#### Given information

········

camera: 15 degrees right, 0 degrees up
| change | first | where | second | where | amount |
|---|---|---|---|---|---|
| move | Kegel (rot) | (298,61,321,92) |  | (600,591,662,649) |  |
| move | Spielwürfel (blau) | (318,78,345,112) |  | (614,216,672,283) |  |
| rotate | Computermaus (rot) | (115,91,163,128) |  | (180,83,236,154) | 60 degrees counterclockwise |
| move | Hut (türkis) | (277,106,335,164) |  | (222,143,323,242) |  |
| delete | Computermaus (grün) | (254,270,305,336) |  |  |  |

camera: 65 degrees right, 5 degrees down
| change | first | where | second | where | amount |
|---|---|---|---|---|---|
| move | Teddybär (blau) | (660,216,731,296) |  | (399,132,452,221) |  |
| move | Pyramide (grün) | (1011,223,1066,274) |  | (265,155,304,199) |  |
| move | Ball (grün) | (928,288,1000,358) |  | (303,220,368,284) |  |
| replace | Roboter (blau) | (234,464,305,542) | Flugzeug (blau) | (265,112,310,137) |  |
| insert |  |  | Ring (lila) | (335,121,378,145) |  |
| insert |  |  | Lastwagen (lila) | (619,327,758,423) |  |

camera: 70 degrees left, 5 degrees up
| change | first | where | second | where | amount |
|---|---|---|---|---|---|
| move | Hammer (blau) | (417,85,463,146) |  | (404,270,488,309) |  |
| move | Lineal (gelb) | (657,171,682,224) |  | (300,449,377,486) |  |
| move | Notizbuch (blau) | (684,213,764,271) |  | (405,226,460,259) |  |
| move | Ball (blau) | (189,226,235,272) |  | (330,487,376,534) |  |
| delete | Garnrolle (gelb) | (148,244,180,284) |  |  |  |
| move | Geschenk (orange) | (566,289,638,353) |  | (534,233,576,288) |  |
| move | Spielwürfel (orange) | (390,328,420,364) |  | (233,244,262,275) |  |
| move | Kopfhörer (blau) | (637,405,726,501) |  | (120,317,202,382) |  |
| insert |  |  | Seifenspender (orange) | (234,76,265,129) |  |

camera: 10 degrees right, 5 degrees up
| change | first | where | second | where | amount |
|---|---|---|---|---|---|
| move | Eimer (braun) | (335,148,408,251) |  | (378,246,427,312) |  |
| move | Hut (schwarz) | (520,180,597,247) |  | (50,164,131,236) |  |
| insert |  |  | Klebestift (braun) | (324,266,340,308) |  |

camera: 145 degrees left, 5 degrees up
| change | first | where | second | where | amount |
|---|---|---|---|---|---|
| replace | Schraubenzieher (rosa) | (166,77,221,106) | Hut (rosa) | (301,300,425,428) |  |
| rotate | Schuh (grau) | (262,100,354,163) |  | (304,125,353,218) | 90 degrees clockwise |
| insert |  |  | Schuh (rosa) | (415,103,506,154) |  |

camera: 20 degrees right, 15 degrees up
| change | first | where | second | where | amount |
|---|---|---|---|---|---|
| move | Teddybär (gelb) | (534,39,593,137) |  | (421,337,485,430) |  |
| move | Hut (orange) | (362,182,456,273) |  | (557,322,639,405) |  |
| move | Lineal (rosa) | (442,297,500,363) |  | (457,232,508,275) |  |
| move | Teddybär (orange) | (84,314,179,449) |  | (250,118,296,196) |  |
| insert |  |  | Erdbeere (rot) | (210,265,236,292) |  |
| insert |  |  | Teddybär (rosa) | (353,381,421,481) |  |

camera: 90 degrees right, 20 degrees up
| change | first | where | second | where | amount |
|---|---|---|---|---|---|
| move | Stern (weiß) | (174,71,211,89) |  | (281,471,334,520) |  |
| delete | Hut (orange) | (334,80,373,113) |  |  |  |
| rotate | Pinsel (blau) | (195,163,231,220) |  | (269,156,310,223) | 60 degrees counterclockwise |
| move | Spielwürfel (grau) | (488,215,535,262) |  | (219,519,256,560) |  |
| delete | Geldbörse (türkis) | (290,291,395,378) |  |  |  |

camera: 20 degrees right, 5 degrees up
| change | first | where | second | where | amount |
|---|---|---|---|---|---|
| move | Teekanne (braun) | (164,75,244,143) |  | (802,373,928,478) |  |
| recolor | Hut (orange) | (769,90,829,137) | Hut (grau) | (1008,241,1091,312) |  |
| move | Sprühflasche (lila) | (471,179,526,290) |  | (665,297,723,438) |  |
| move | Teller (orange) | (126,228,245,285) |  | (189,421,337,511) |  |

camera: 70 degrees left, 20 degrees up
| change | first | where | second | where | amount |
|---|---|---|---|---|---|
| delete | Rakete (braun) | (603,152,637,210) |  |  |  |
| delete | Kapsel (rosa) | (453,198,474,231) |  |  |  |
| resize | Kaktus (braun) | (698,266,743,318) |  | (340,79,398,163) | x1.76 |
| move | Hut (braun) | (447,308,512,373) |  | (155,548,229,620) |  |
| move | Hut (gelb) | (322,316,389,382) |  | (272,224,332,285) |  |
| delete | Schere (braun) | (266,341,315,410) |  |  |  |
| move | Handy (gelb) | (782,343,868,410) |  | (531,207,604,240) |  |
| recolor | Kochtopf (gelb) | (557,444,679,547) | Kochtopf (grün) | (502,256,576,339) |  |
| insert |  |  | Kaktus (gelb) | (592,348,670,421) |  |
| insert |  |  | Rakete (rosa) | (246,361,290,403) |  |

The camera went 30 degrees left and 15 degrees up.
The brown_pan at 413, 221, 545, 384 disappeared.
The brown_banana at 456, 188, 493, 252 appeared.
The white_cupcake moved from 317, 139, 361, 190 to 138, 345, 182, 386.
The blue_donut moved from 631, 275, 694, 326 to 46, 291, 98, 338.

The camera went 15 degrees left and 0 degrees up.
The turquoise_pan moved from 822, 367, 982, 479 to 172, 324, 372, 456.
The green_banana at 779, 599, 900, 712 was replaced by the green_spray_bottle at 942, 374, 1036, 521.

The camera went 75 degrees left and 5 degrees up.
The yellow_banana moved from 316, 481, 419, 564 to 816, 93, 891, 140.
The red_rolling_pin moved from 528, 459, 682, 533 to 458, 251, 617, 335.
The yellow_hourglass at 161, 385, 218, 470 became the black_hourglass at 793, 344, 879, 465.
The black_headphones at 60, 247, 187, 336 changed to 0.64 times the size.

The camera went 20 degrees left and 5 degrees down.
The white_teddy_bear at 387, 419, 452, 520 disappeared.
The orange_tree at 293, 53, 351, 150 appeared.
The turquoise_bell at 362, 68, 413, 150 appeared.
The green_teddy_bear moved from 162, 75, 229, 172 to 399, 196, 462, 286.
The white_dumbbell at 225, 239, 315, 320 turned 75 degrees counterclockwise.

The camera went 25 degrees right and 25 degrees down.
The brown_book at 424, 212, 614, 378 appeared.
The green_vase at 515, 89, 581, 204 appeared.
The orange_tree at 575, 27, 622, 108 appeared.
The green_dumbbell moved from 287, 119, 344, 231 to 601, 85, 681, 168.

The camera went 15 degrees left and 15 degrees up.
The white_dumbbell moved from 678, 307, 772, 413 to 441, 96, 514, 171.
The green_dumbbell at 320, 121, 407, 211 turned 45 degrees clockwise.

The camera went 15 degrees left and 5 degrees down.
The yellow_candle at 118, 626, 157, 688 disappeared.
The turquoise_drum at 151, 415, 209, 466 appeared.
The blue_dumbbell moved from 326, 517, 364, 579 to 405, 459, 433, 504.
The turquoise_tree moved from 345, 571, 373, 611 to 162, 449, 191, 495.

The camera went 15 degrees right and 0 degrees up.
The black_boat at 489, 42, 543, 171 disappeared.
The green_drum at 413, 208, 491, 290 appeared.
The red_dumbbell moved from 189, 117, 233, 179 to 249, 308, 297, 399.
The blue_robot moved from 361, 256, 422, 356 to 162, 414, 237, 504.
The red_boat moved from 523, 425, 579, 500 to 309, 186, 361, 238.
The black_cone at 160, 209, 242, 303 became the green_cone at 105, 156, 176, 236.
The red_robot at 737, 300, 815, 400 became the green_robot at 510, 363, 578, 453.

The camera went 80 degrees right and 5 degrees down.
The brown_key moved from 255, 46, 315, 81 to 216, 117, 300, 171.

········

#### Directions
Take the records above and return, word for word, only the lines that fall from the line with "The brown_pan at" to the line with "The white_cupcake moved", both of them included.

#### Exercise output
The brown_pan at 413, 221, 545, 384 disappeared.
The brown_banana at 456, 188, 493, 252 appeared.
The white_cupcake moved from 317, 139, 361, 190 to 138, 345, 182, 386.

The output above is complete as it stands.